**Given data**.
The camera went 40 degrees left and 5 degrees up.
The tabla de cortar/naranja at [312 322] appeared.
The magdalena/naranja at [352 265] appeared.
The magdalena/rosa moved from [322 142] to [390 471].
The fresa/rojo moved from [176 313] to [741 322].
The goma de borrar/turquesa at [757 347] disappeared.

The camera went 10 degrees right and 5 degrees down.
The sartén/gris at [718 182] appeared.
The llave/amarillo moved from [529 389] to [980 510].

--

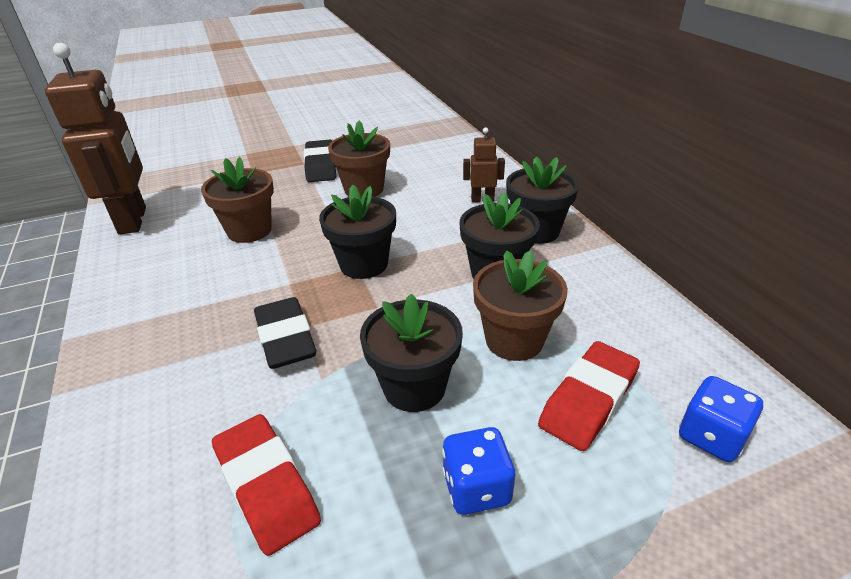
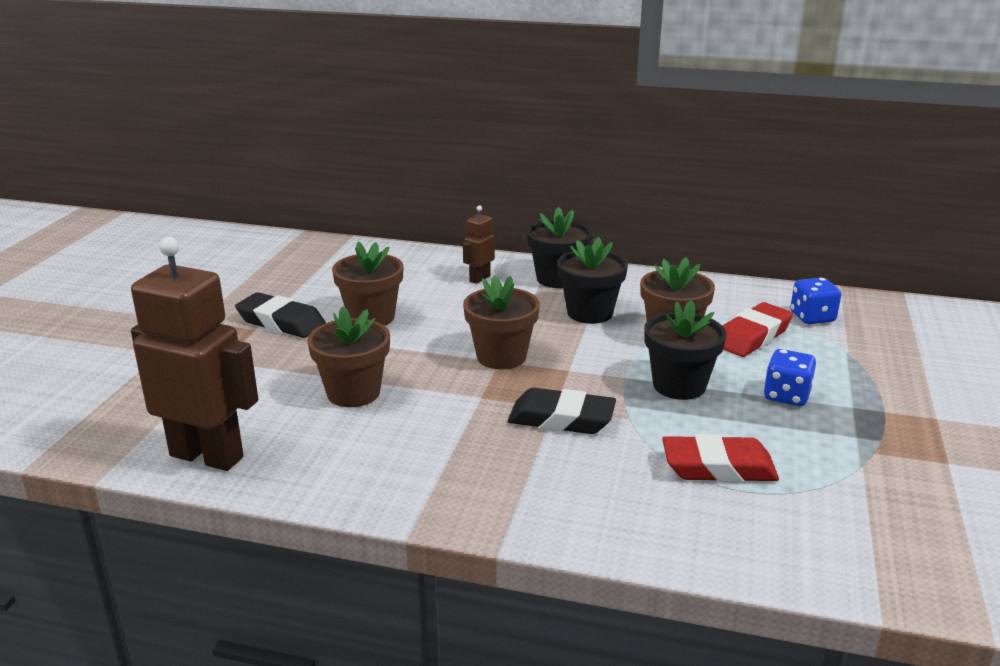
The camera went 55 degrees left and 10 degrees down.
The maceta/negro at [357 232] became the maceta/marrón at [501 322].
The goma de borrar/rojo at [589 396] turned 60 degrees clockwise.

**Work to be completed**.
Look for the word "naranja" in the records above, count the lines that hold it, and give only that number.

**Final answer**.
2